[WHAT TO WORK ON] Isolate every line in the data with the string "moved" and copy it.

Scene images with change listings
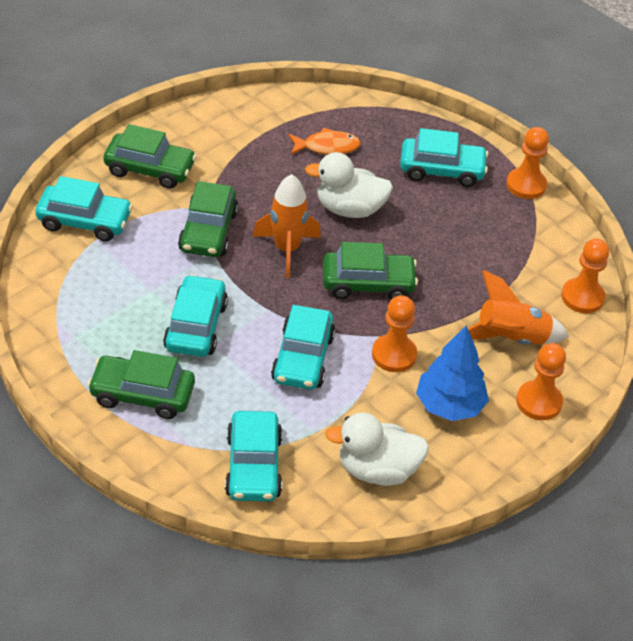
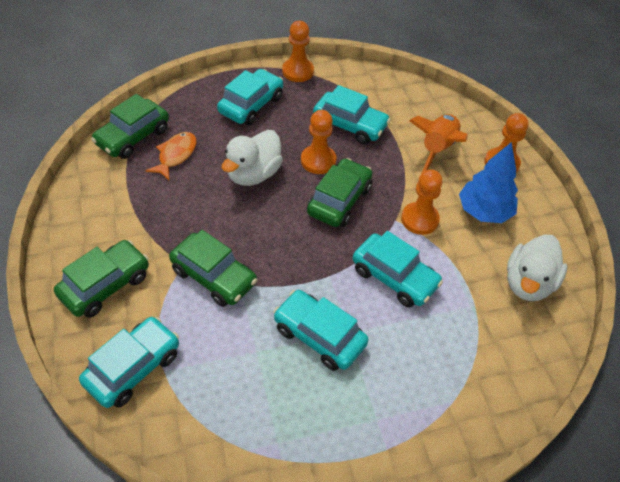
camera: 60 degrees left, 5 degrees up
green car [87,350,195,419] -> green car moved to [91,94,169,159]
turquoise car [225,411,283,502] -> turquoise car moved to [313,85,391,144]
orange rocket [253,174,321,278] -> none
orange pawn [561,239,609,313] -> orange pawn moved to [301,110,336,174]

[TASK ANSWER]
green car [87,350,195,419] -> green car moved to [91,94,169,159]
turquoise car [225,411,283,502] -> turquoise car moved to [313,85,391,144]
orange pawn [561,239,609,313] -> orange pawn moved to [301,110,336,174]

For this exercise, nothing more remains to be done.